* [YOUR OBJECTIVE]
Although the records contain pictures, only their text should be repeated, exactly as it stands.

* [WORKING DATA]
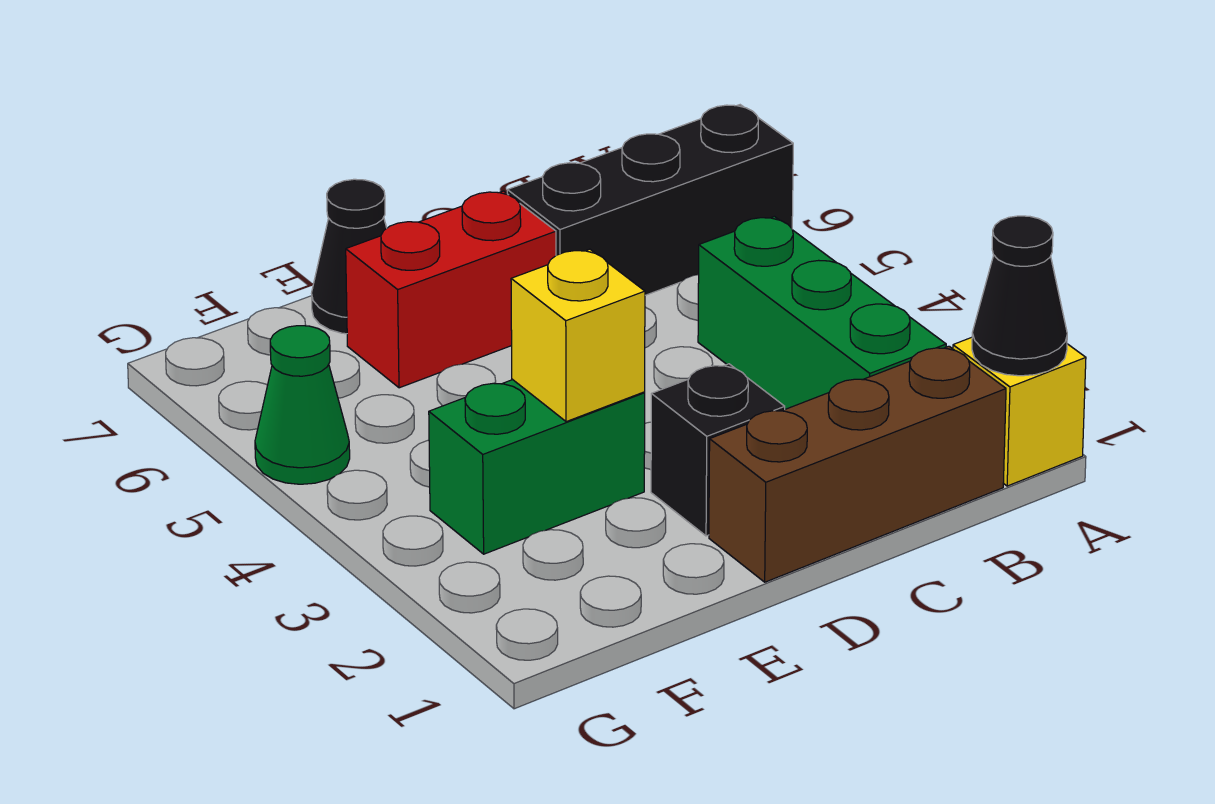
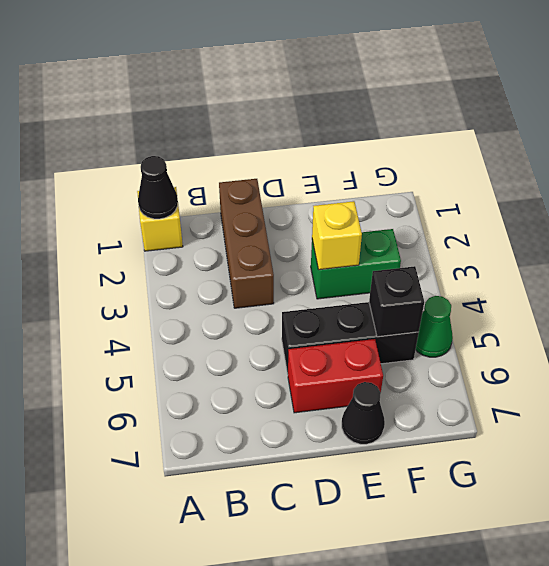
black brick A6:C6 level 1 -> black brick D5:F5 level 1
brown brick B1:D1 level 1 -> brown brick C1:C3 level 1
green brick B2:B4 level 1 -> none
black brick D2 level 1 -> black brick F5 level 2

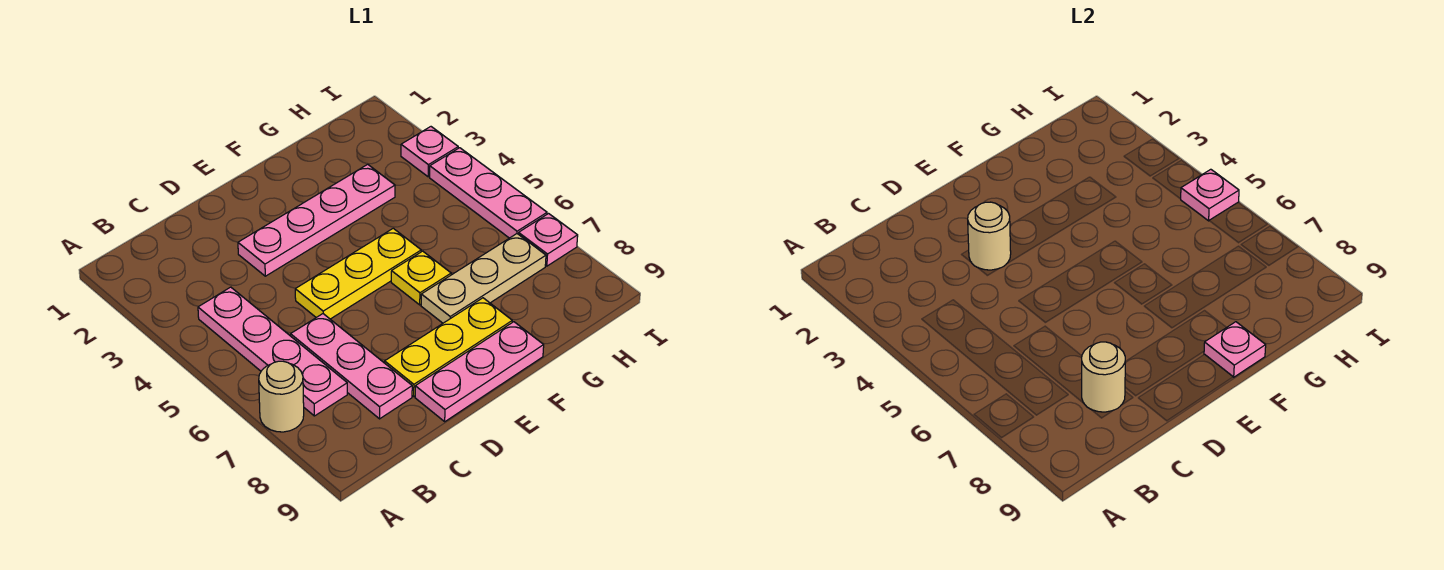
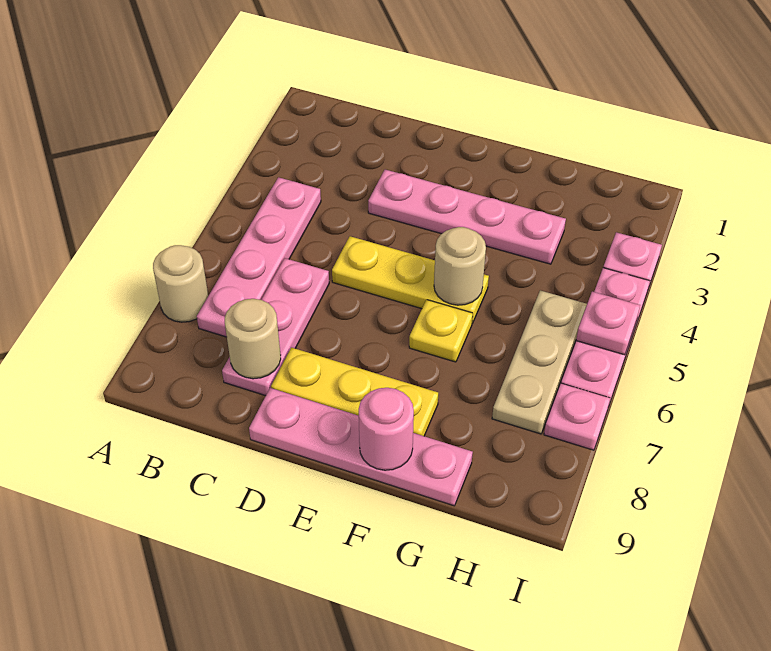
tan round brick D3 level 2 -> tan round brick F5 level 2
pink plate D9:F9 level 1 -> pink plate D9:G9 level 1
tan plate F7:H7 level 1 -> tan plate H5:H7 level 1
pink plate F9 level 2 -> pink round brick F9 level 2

* [RESPONSE TO THE EXERCISE]
black brick A6:C6 level 1 -> black brick D5:F5 level 1
brown brick B1:D1 level 1 -> brown brick C1:C3 level 1
green brick B2:B4 level 1 -> none
black brick D2 level 1 -> black brick F5 level 2

tan round brick D3 level 2 -> tan round brick F5 level 2
pink plate D9:F9 level 1 -> pink plate D9:G9 level 1
tan plate F7:H7 level 1 -> tan plate H5:H7 level 1
pink plate F9 level 2 -> pink round brick F9 level 2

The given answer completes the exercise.